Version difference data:
━━━

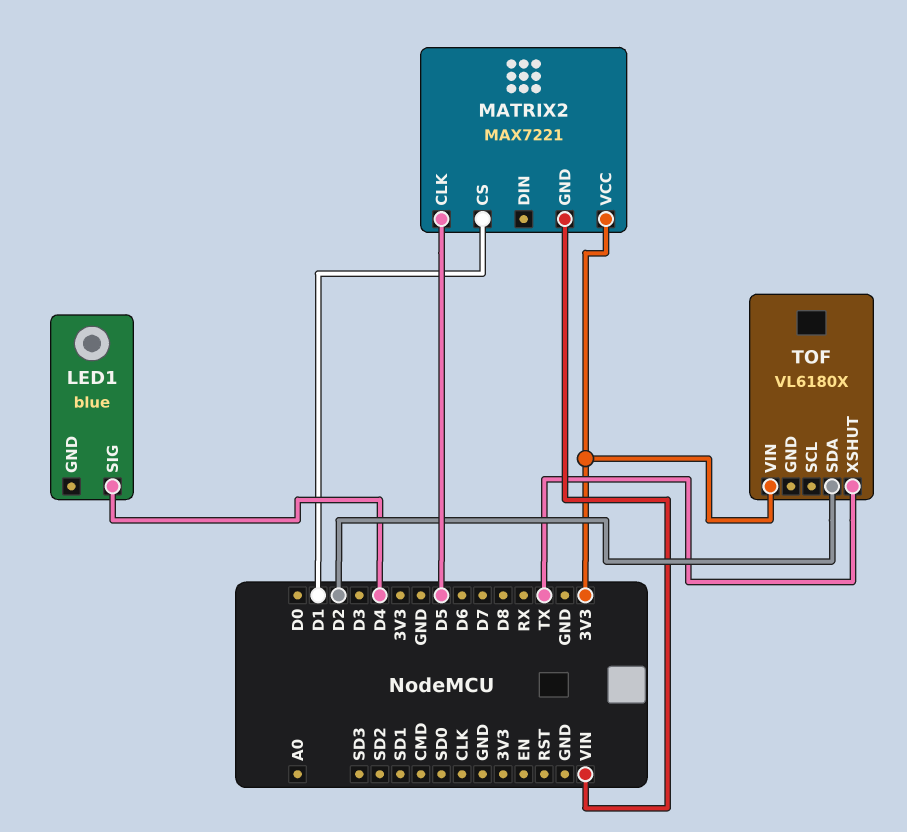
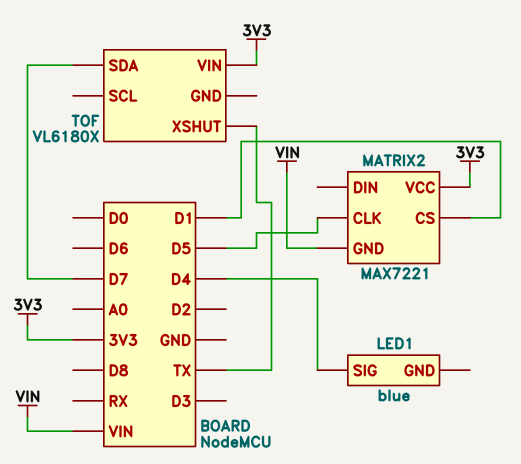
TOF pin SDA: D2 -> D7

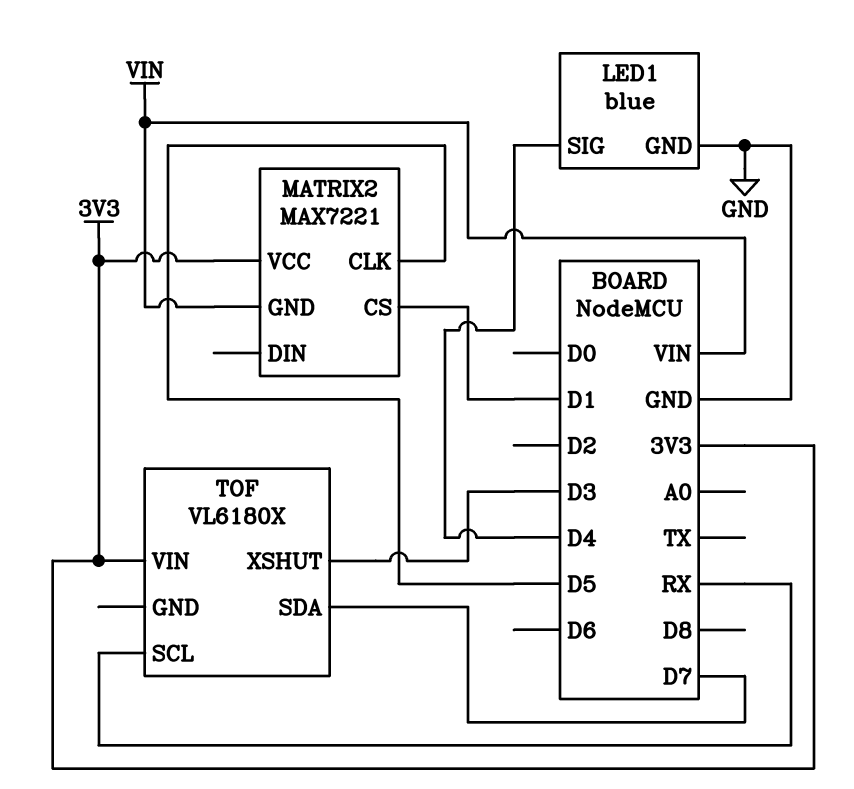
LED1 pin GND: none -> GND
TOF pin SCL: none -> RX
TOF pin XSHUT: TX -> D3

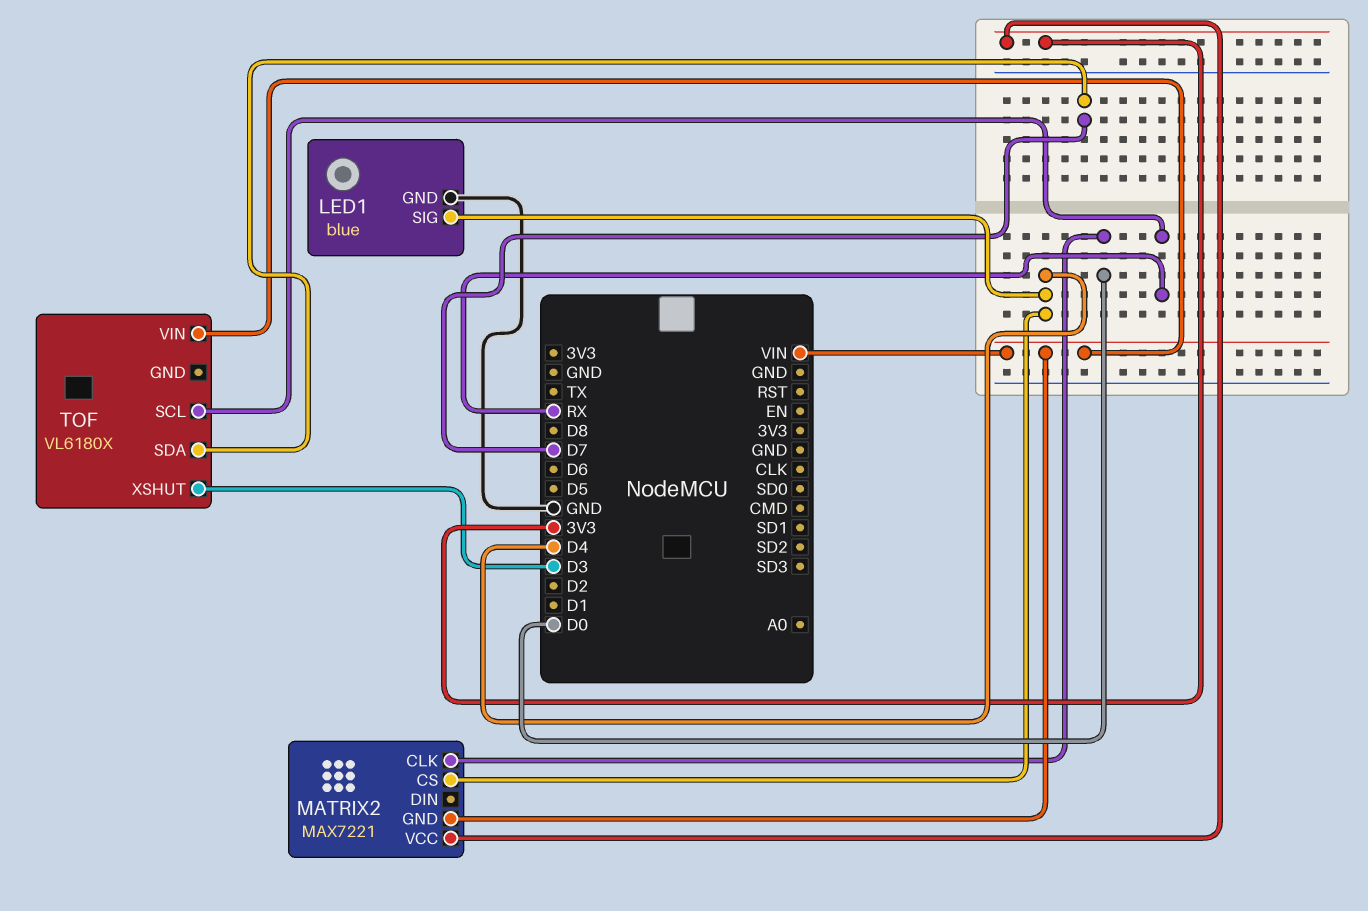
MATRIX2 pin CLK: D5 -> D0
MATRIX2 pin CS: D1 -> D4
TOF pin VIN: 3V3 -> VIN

━━━

> WHAT THE TASK ASKS:
Write out exactly, and nothing more than, the lines of the entries above from the line containing "LED1 pin GND: none -> GND" through the final line; omit any pictures.

> TASK ANSWER:
LED1 pin GND: none -> GND
TOF pin SCL: none -> RX
TOF pin XSHUT: TX -> D3

MATRIX2 pin CLK: D5 -> D0
MATRIX2 pin CS: D1 -> D4
TOF pin VIN: 3V3 -> VIN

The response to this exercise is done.